TASK DETAILS: Copy the lines below that contain "purple".

DATA PROVIDED:
◆ ◆ ◆ ◆ ◆

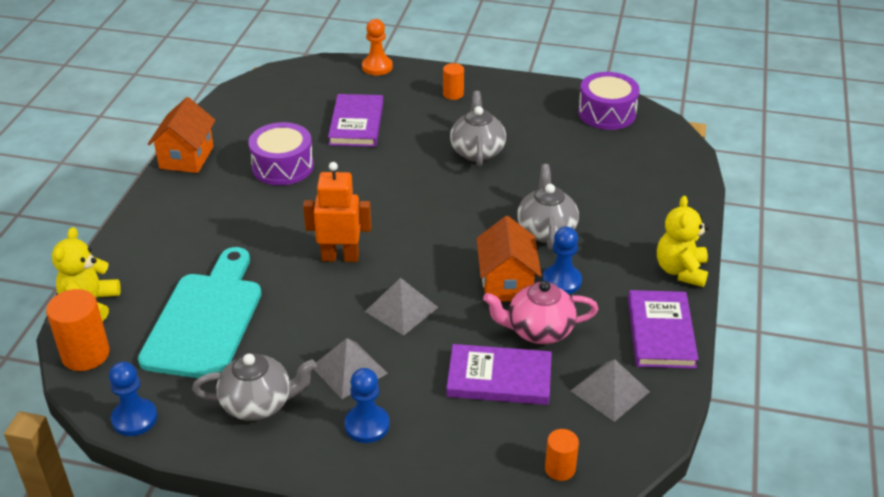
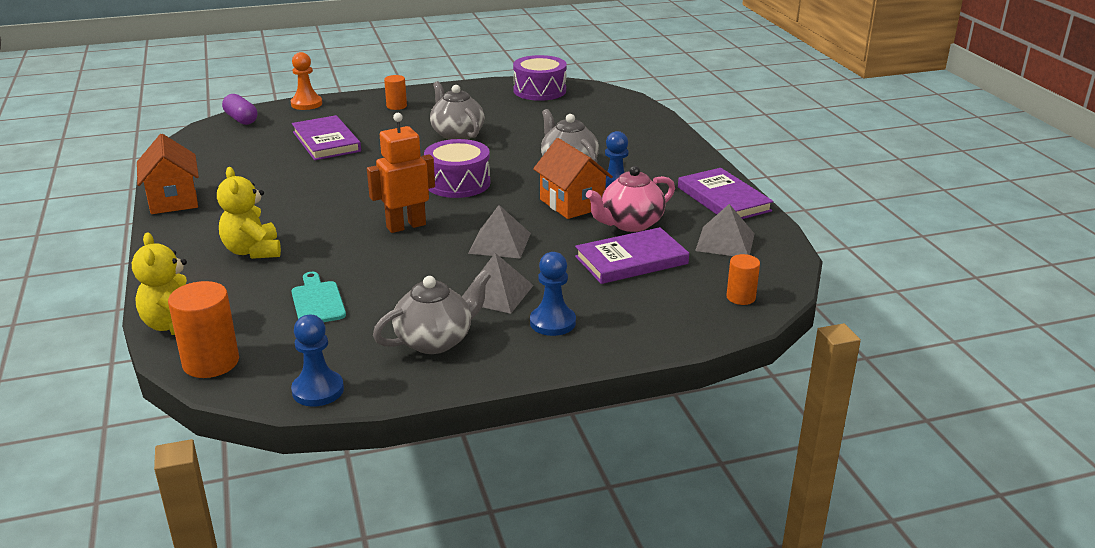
camera: 30 degrees left, 10 degrees down
(206, 320) = (317, 301): turquoise cutting board -> turquoise cutting board, size x0.48
(283, 166) = (283, 183): purple drum -> purple drum (458, 183)
(308, 71) = (241, 119): none -> purple capsule
(681, 271) = (698, 162): yellow teddy bear -> yellow teddy bear (253, 251)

◆ ◆ ◆ ◆ ◆

ANSWER SPACE:
(283, 166) = (283, 183): purple drum -> purple drum (458, 183)
(308, 71) = (241, 119): none -> purple capsule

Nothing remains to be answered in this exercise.